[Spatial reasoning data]
• • • •
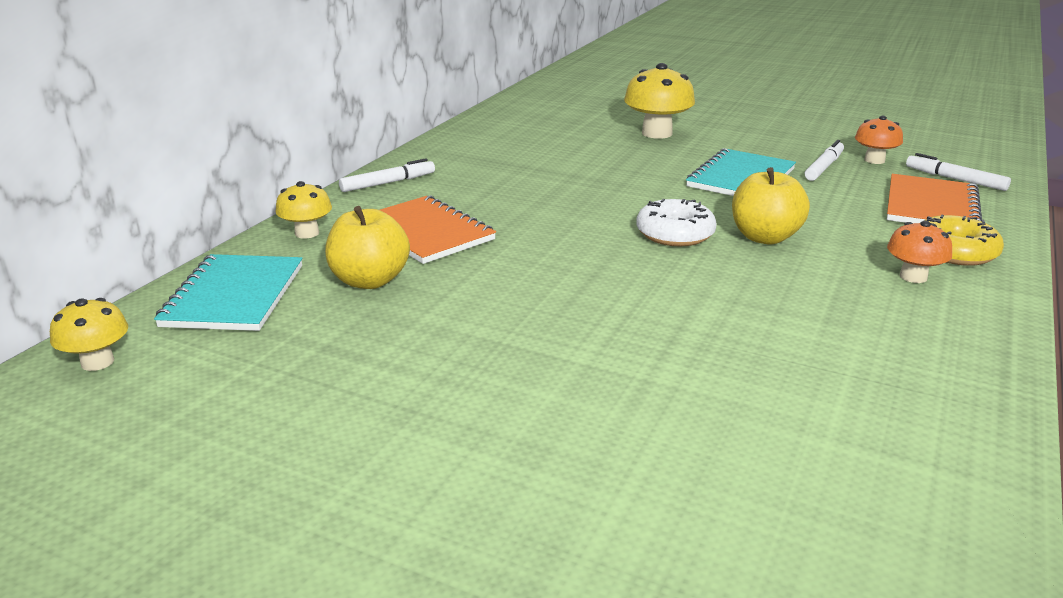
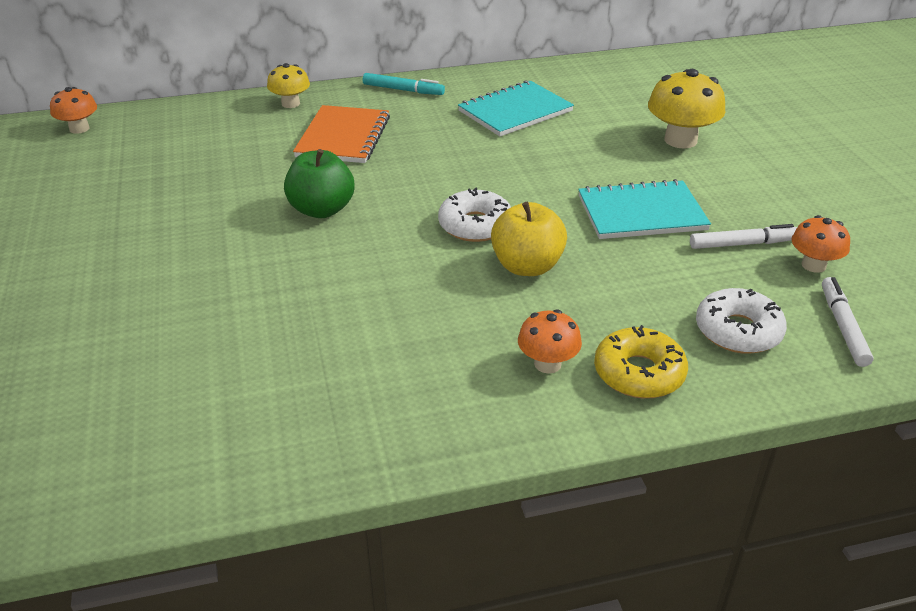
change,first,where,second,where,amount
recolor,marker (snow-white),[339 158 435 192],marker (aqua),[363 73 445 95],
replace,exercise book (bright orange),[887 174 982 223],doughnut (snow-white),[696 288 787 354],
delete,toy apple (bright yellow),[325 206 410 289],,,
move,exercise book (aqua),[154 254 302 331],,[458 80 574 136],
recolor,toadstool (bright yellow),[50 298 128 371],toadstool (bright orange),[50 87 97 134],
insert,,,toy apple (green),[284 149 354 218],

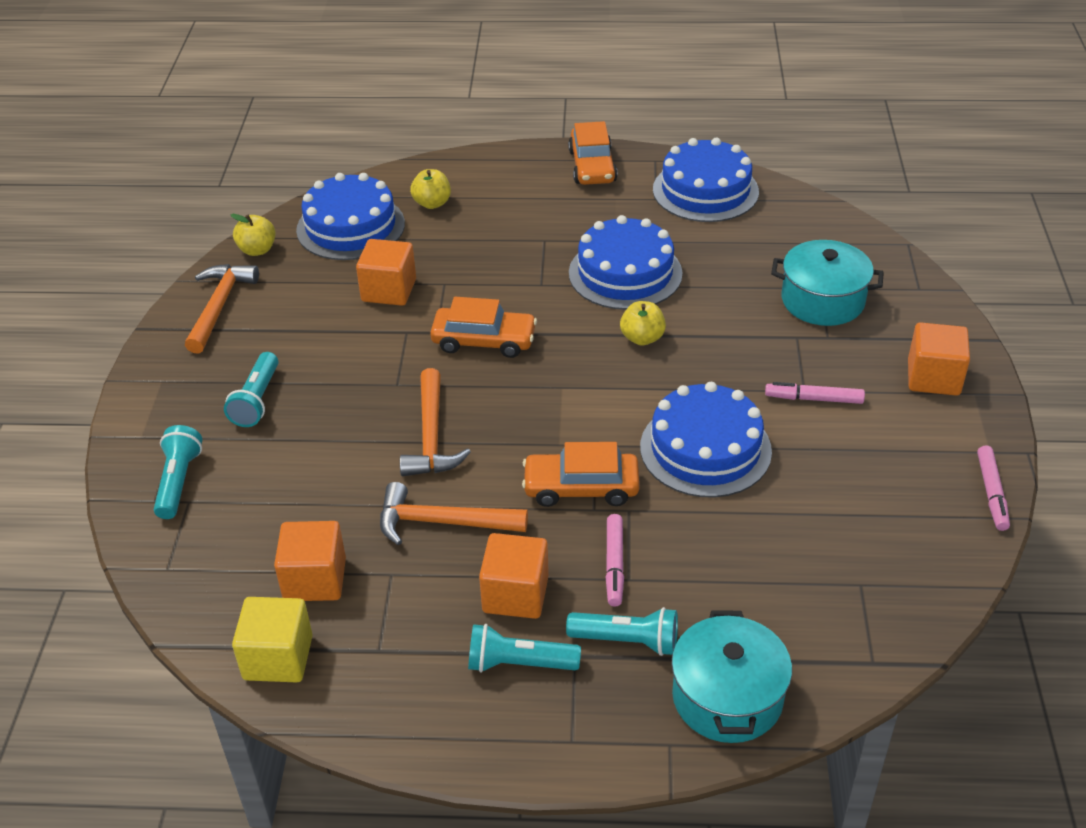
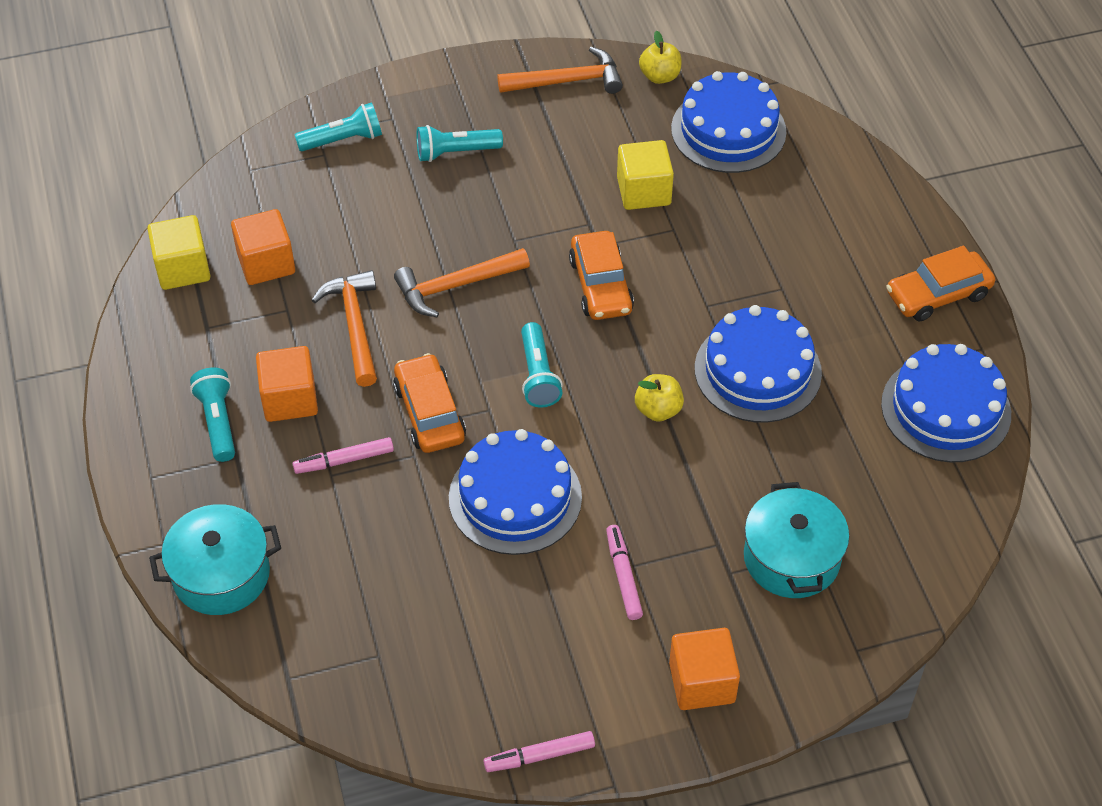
change,first,where,second,where,amount
delete,toy apple (bright yellow),[410 169 451 209],,,
recolor,block (bright orange),[356 239 416 306],block (bright yellow),[617 140 674 210],
move,torch (aqua),[566 607 678 656],,[521 322 563 408],

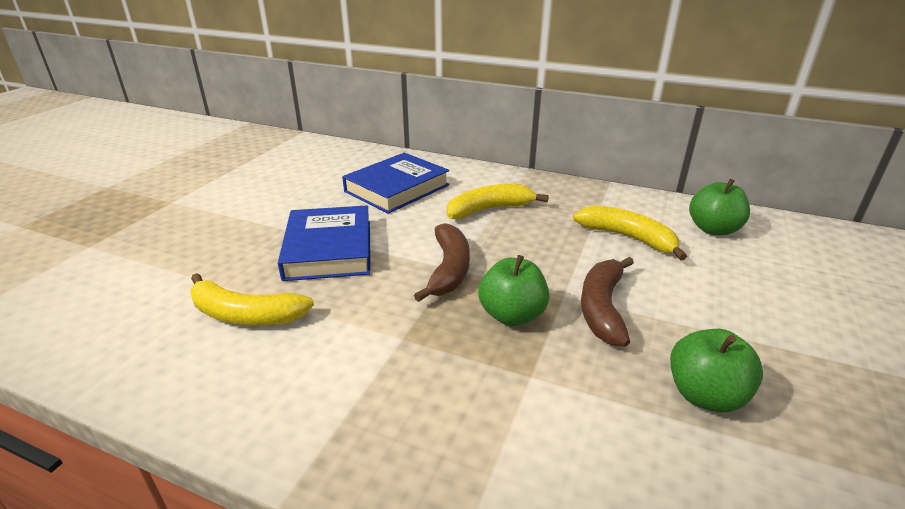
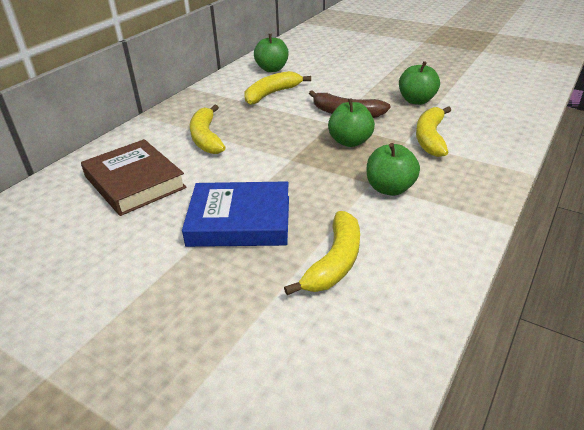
change,first,where,second,where,amount
recolor,hardcover (blue),[342 153 449 214],hardcover (russet),[81 139 187 216],
delete,banana fruit (russet),[414 223 470 302],,,
insert,,,banana fruit (bright yellow),[416 106 451 157],
insert,,,toy apple (green),[367 143 420 196],

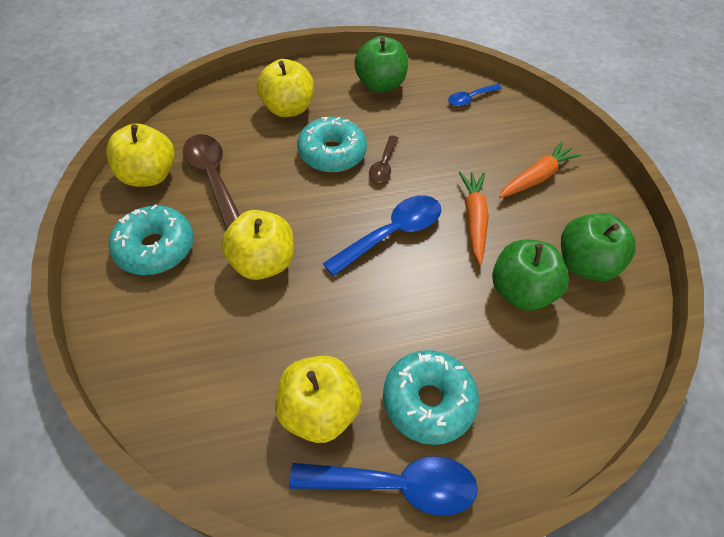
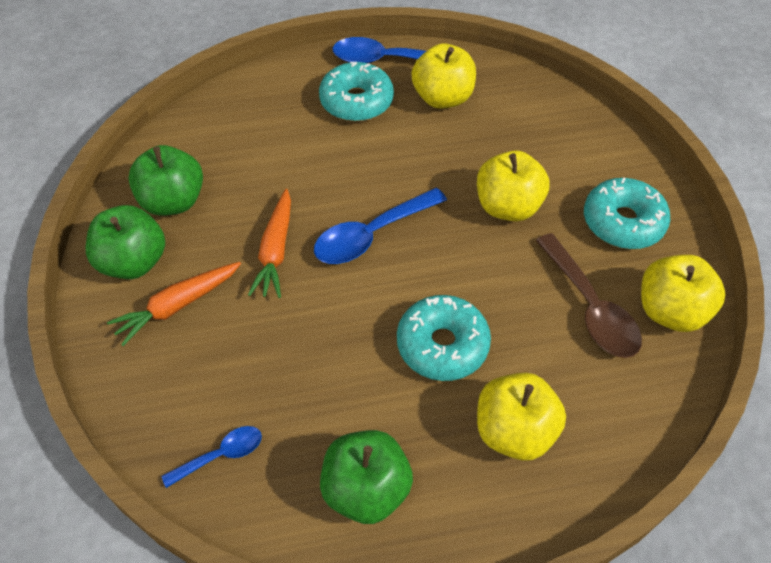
change,first,where,second,where,amount
delete,tablespoon (russet),[369 135 398 182],,,
move,toy apple (green),[492 239 569 310],,[86 205 165 279],

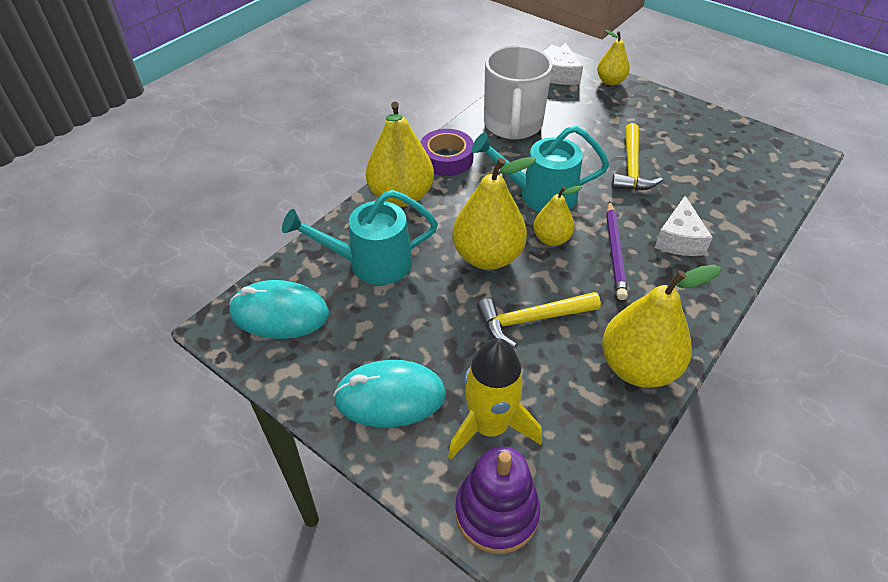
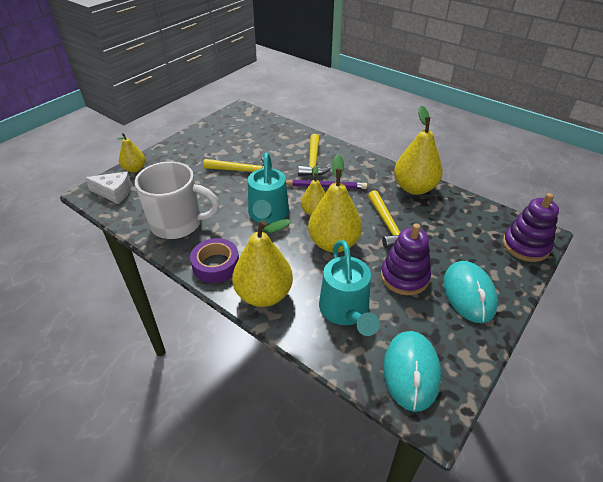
change,first,where,second,where,amount
replace,piece of cheese (snow-white),[655 196 713 256],carpenter's hammer (bright yellow),[298 134 332 176],
delete,rocket (bright yellow),[448 338 542 459],,,
insert,,,stacking rings (violet),[381 223 431 295],

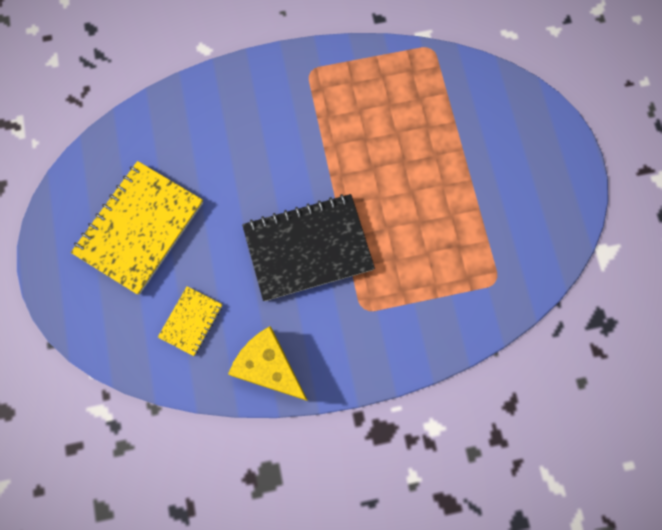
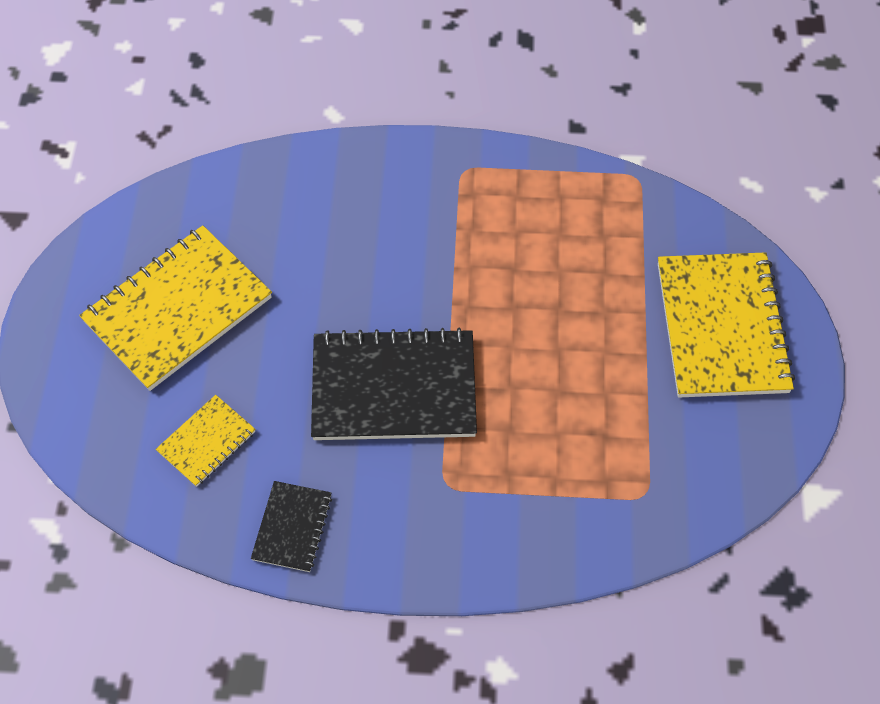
change,first,where,second,where,amount
replace,piece of cheese (bright yellow),[228 326 308 401],exercise book (black),[251 481 332 572],
insert,,,exercise book (bright yellow),[658 252 795 398],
• • • •
■ **Work to complete**:
A verbatim copy of every record is to be produced, and pictures are to be excluded from it.

■ **Exercise response**:
change,first,where,second,where,amount
recolor,marker (snow-white),[339 158 435 192],marker (aqua),[363 73 445 95],
replace,exercise book (bright orange),[887 174 982 223],doughnut (snow-white),[696 288 787 354],
delete,toy apple (bright yellow),[325 206 410 289],,,
move,exercise book (aqua),[154 254 302 331],,[458 80 574 136],
recolor,toadstool (bright yellow),[50 298 128 371],toadstool (bright orange),[50 87 97 134],
insert,,,toy apple (green),[284 149 354 218],

change,first,where,second,where,amount
delete,toy apple (bright yellow),[410 169 451 209],,,
recolor,block (bright orange),[356 239 416 306],block (bright yellow),[617 140 674 210],
move,torch (aqua),[566 607 678 656],,[521 322 563 408],

change,first,where,second,where,amount
recolor,hardcover (blue),[342 153 449 214],hardcover (russet),[81 139 187 216],
delete,banana fruit (russet),[414 223 470 302],,,
insert,,,banana fruit (bright yellow),[416 106 451 157],
insert,,,toy apple (green),[367 143 420 196],

change,first,where,second,where,amount
delete,tablespoon (russet),[369 135 398 182],,,
move,toy apple (green),[492 239 569 310],,[86 205 165 279],

change,first,where,second,where,amount
replace,piece of cheese (snow-white),[655 196 713 256],carpenter's hammer (bright yellow),[298 134 332 176],
delete,rocket (bright yellow),[448 338 542 459],,,
insert,,,stacking rings (violet),[381 223 431 295],

change,first,where,second,where,amount
replace,piece of cheese (bright yellow),[228 326 308 401],exercise book (black),[251 481 332 572],
insert,,,exercise book (bright yellow),[658 252 795 398],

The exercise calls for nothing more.